• What to work on
Using the listing below, give the number of lines where "none" appears, and nothing else.

• Data extract
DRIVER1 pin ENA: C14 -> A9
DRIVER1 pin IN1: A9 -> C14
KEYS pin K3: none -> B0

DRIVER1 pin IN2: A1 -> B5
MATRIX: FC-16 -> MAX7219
---
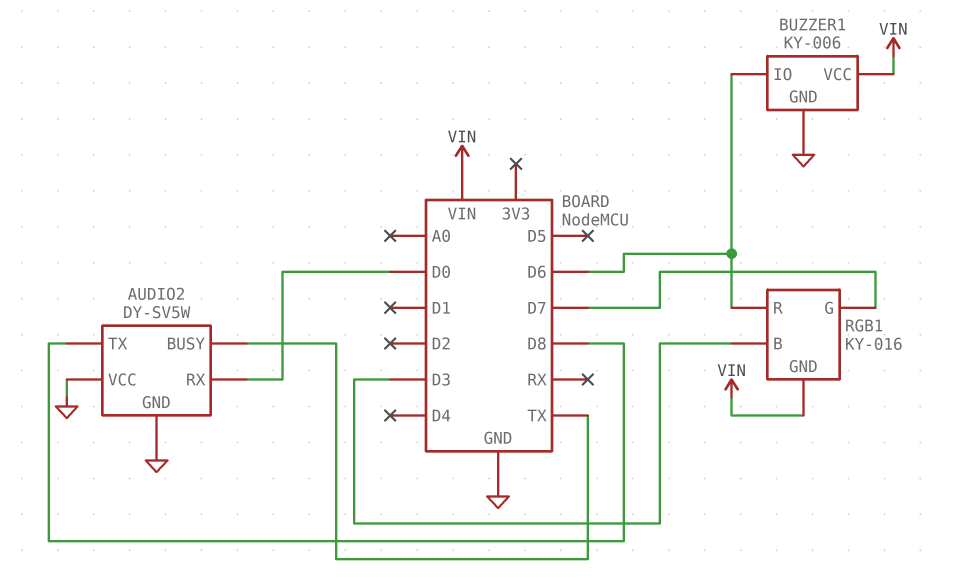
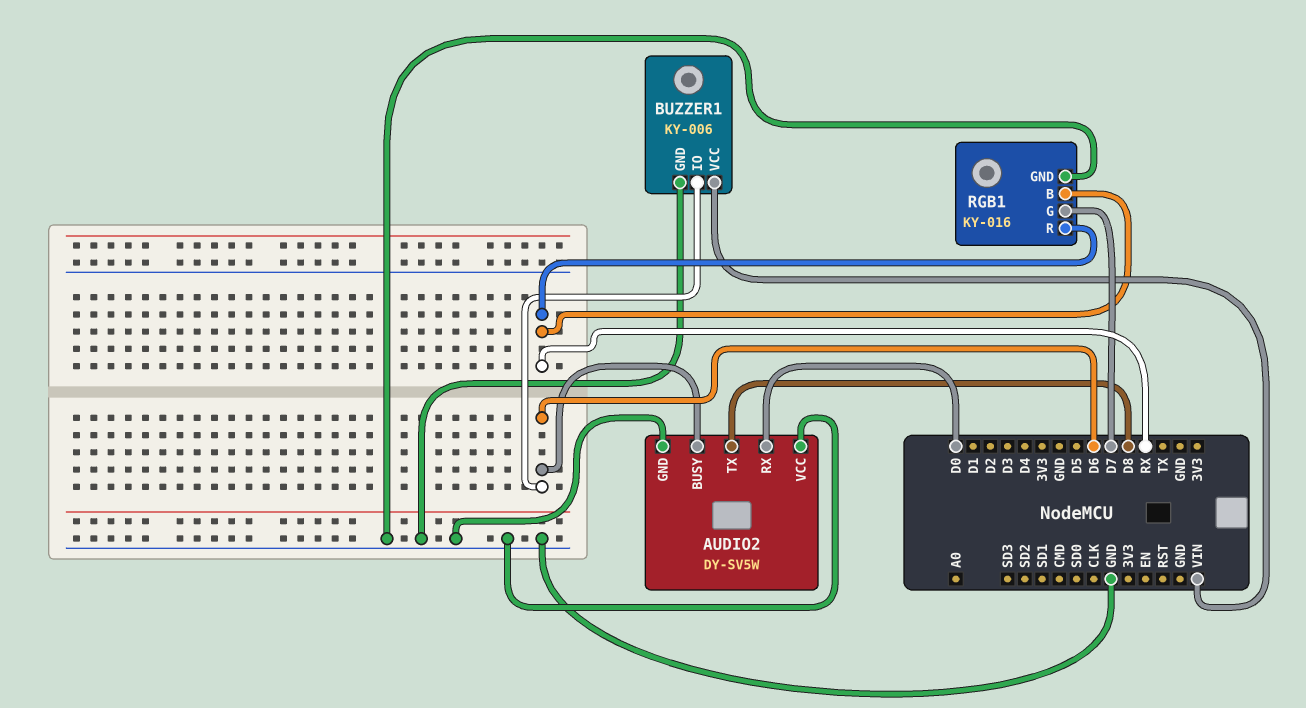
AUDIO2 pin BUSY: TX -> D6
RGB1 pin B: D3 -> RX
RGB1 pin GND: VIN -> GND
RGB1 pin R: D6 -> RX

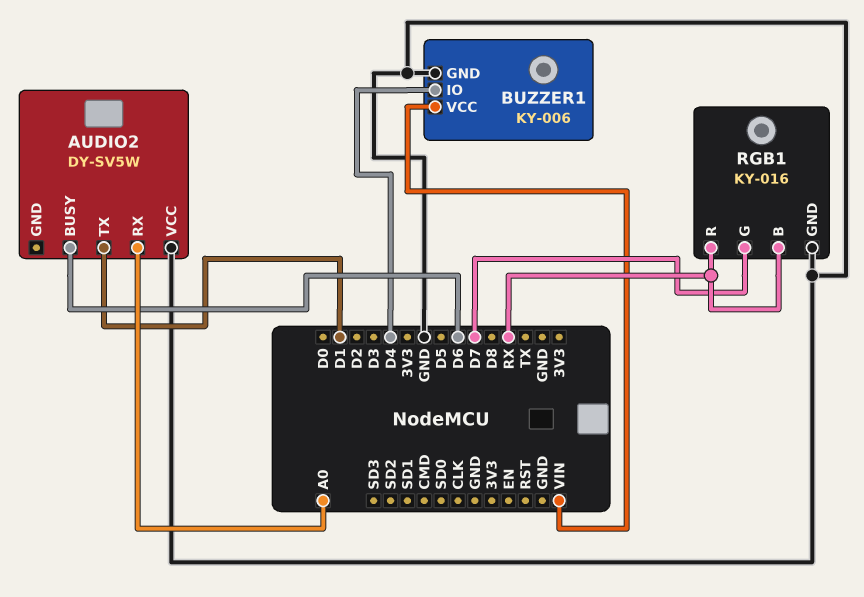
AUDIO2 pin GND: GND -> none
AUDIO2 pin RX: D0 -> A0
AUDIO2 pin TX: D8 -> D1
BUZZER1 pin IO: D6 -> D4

• Response to the task
2